* _What you are asked to do_:
Could you write out exactly, and only, the lines from the one containing "U2 pin P1.7: N6 -> N10" through the last line of the data, leaving out all pictures?

(Itemized modification records)
┄┄┄┄┄┄┄┄┄┄┄┄┄┄┄┄┄┄┄┄
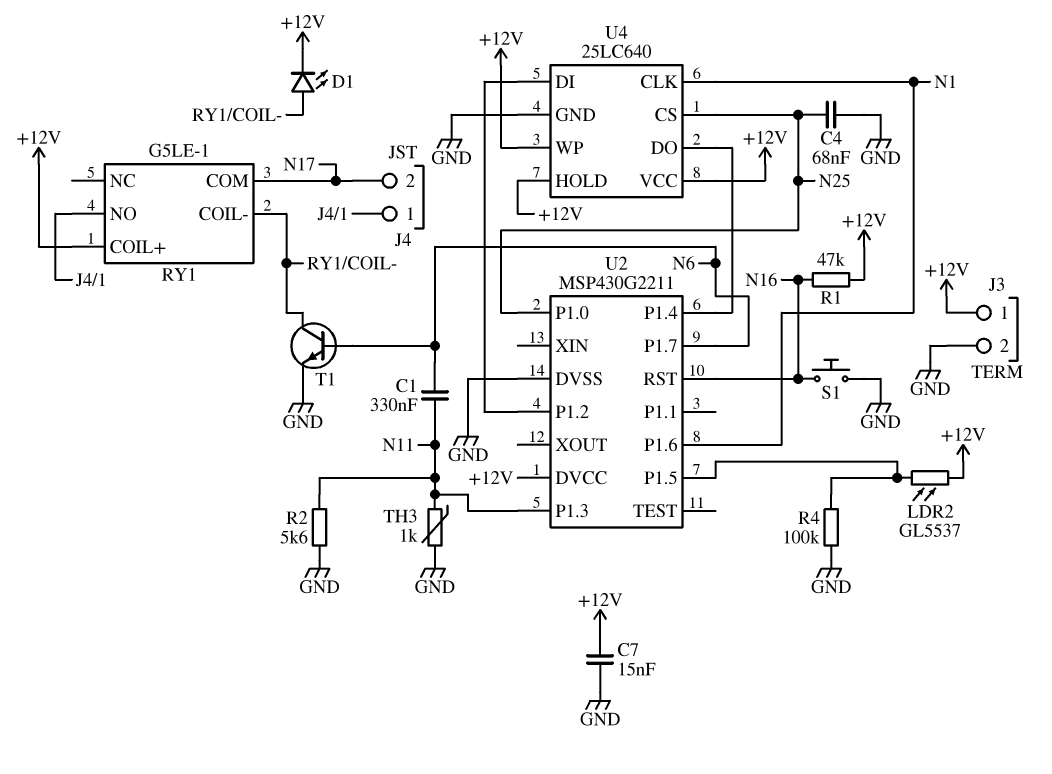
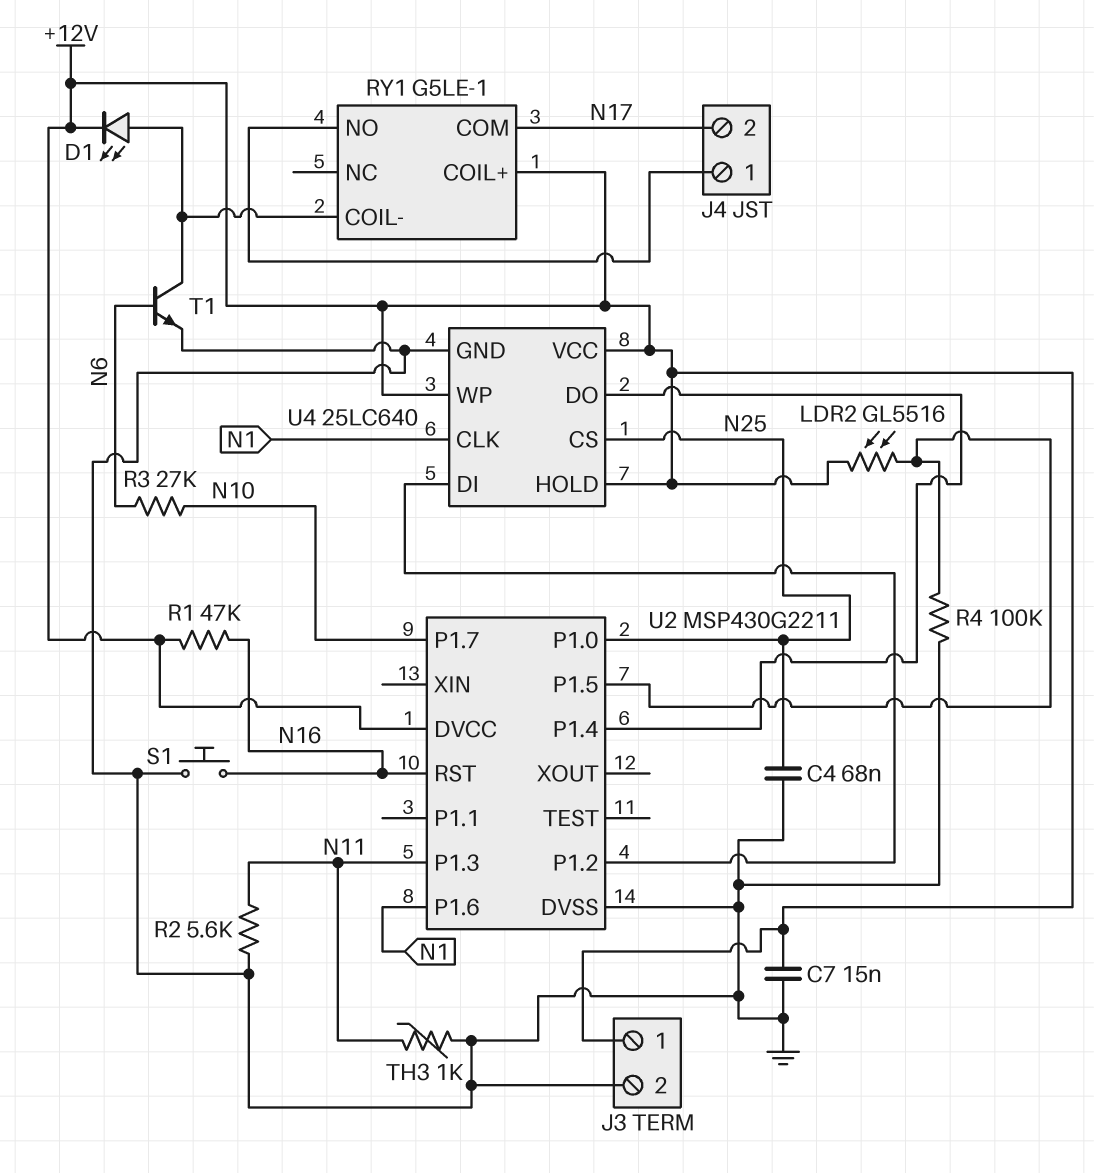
C1: 330nF (N6, N11) -> none
LDR2: GL5537 (+12V, U2/P1.5) -> GL5516 (+12V, U2/P1.5)
R3: none -> 27k (N6, N10)
U2 pin P1.7: N6 -> N10

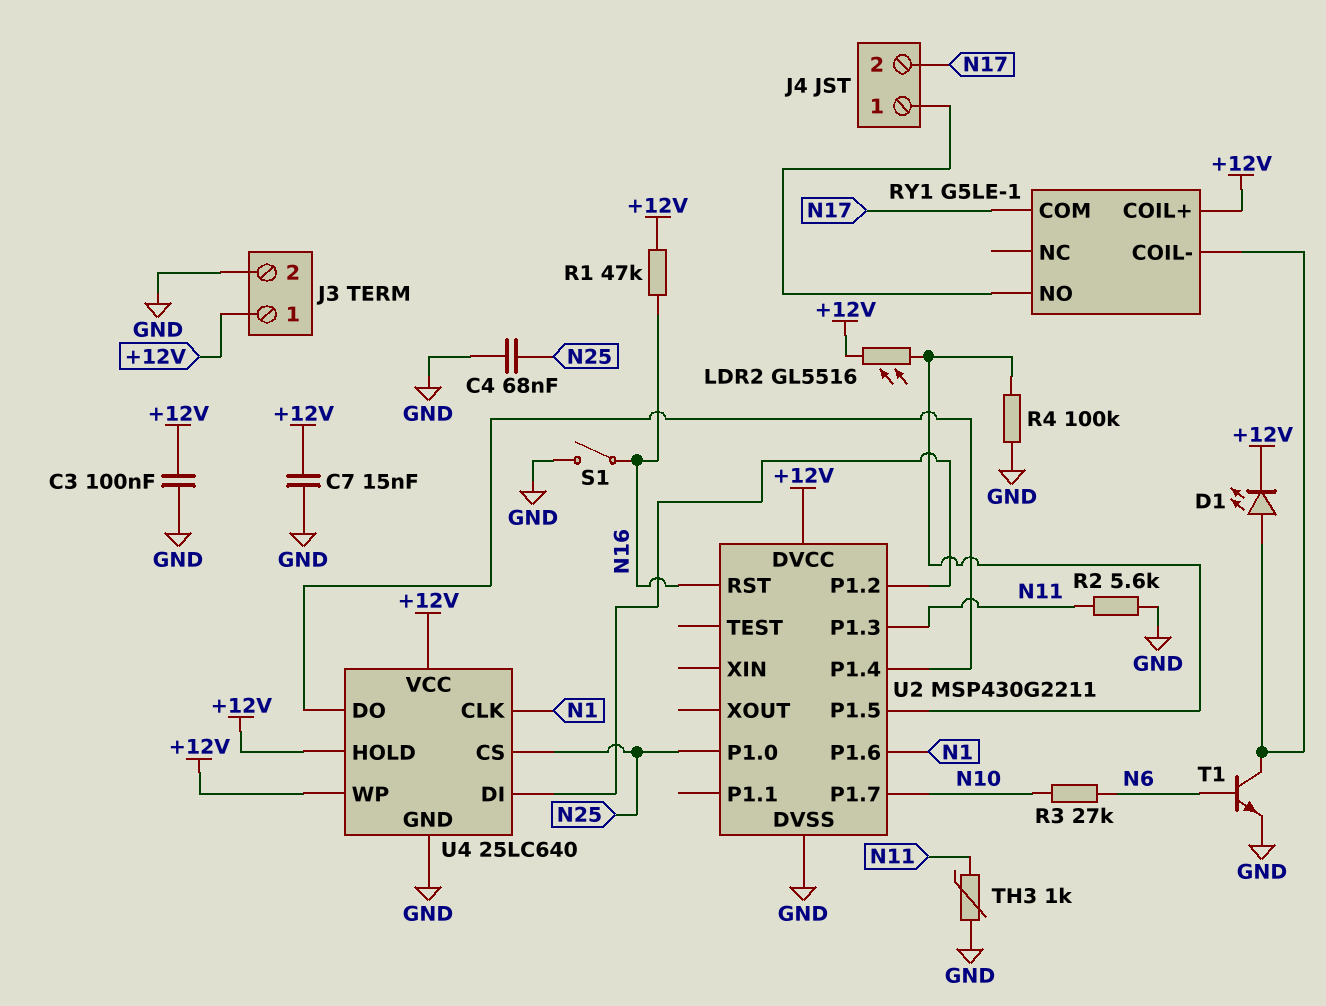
C3: none -> 100nF (+12V, GND)
S1: button (GND, N16) -> switch (GND, N16)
┄┄┄┄┄┄┄┄┄┄┄┄┄┄┄┄┄┄┄┄
* _Response to this exercise_:
U2 pin P1.7: N6 -> N10

C3: none -> 100nF (+12V, GND)
S1: button (GND, N16) -> switch (GND, N16)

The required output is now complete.